--- TASK DESCRIPTION ---
A verbatim copy of the records is required, with all pictures left out.
┌─ MATERIAL PROVIDED
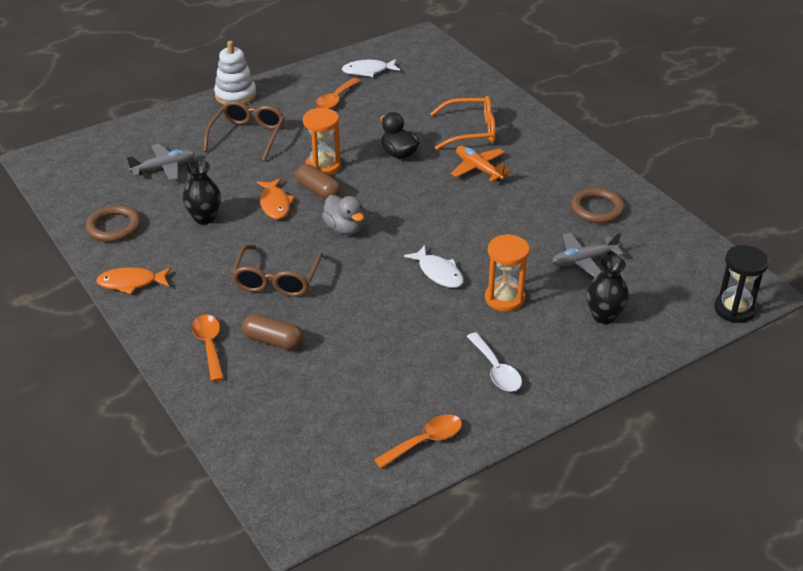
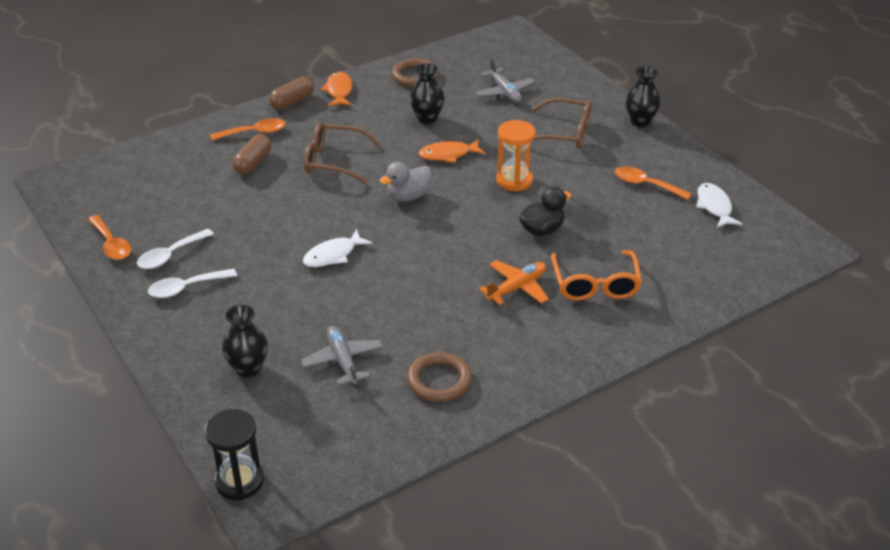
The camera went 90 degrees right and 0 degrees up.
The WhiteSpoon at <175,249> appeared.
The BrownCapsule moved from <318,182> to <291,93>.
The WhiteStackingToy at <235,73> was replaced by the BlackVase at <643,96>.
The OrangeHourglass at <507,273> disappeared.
└─
--- ANSWER TO THE EXERCISE ---
The camera went 90 degrees right and 0 degrees up.
The WhiteSpoon at <175,249> appeared.
The BrownCapsule moved from <318,182> to <291,93>.
The WhiteStackingToy at <235,73> was replaced by the BlackVase at <643,96>.
The OrangeHourglass at <507,273> disappeared.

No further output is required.